Assigned task
Your answer must consist solely of the lines from the one containing "S1: button (GND, N2) -> none" through the last line of the records below, reproduced exactly, with all pictures omitted.

┌─ Extracted records

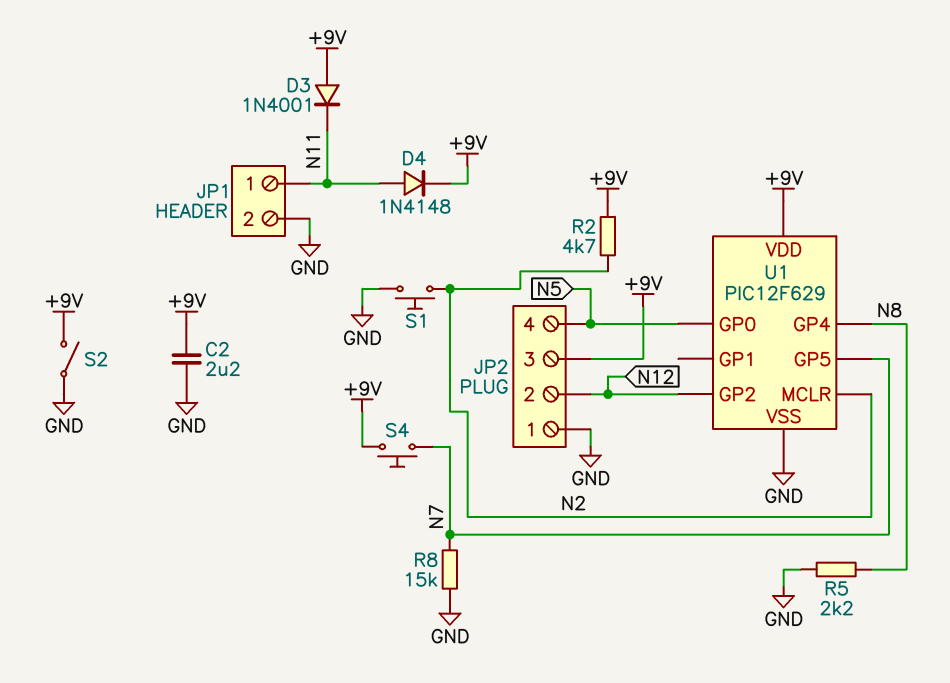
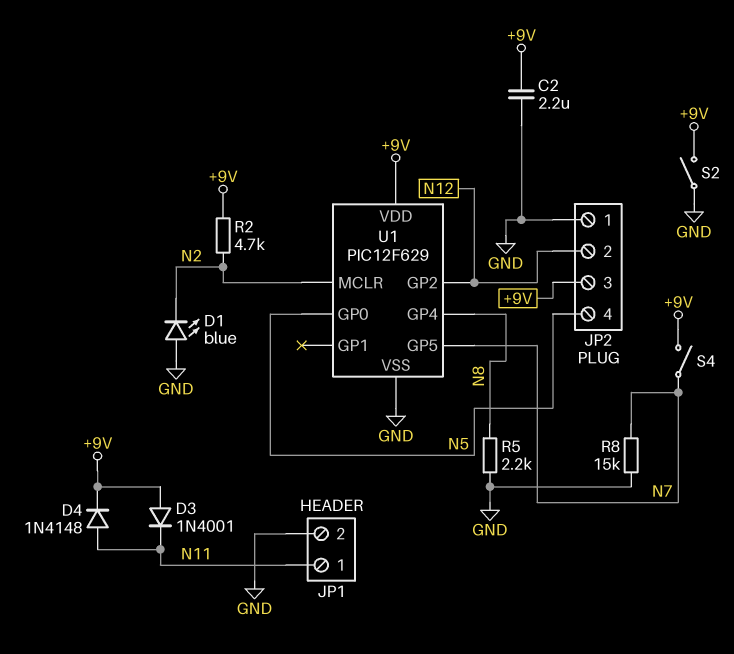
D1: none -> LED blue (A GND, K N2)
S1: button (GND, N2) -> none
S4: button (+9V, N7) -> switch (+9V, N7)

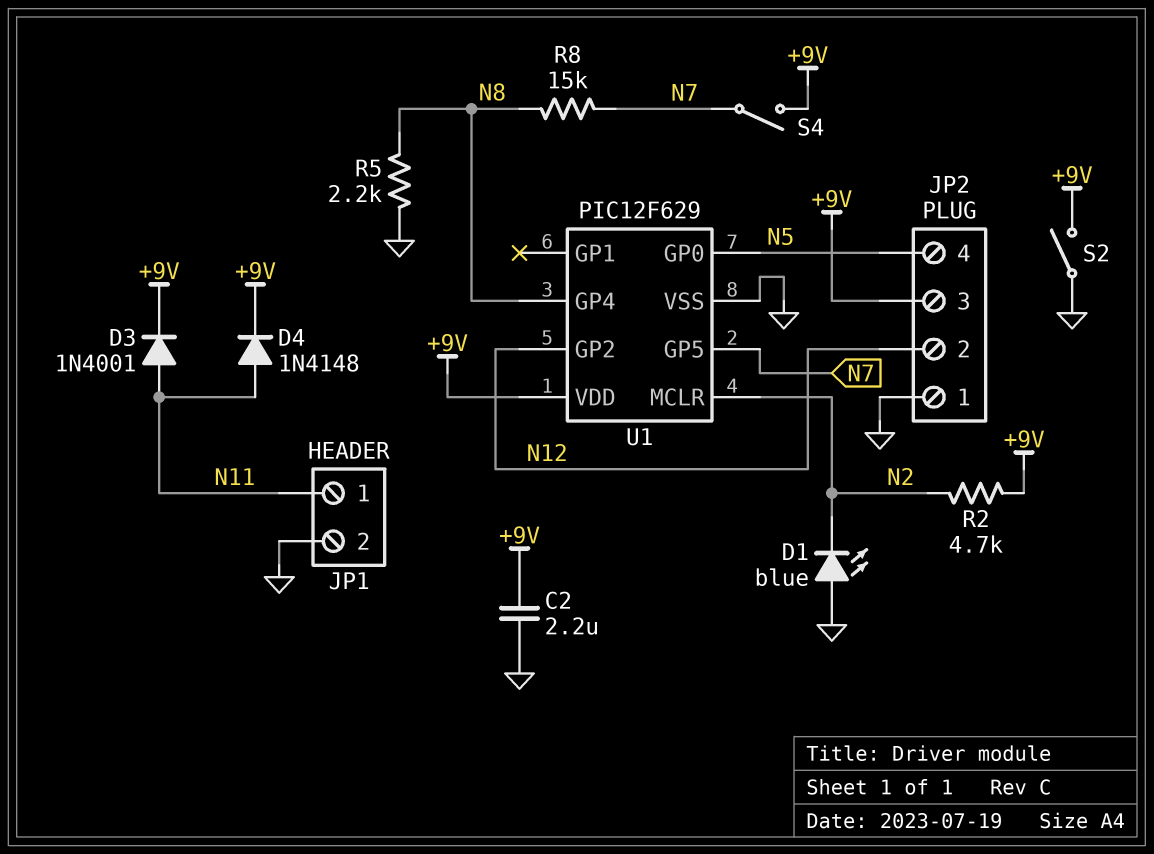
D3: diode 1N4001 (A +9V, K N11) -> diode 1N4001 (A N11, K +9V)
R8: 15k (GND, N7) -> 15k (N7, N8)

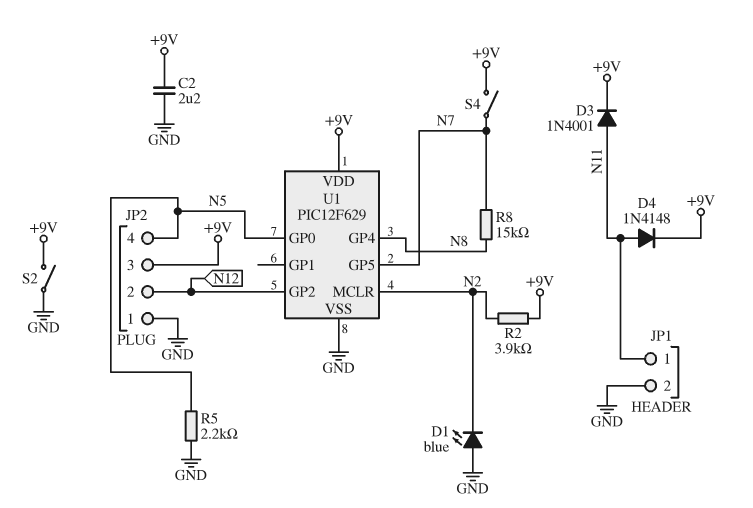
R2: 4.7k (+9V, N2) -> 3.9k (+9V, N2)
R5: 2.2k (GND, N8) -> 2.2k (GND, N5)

└─

Reply
S1: button (GND, N2) -> none
S4: button (+9V, N7) -> switch (+9V, N7)

D3: diode 1N4001 (A +9V, K N11) -> diode 1N4001 (A N11, K +9V)
R8: 15k (GND, N7) -> 15k (N7, N8)

R2: 4.7k (+9V, N2) -> 3.9k (+9V, N2)
R5: 2.2k (GND, N8) -> 2.2k (GND, N5)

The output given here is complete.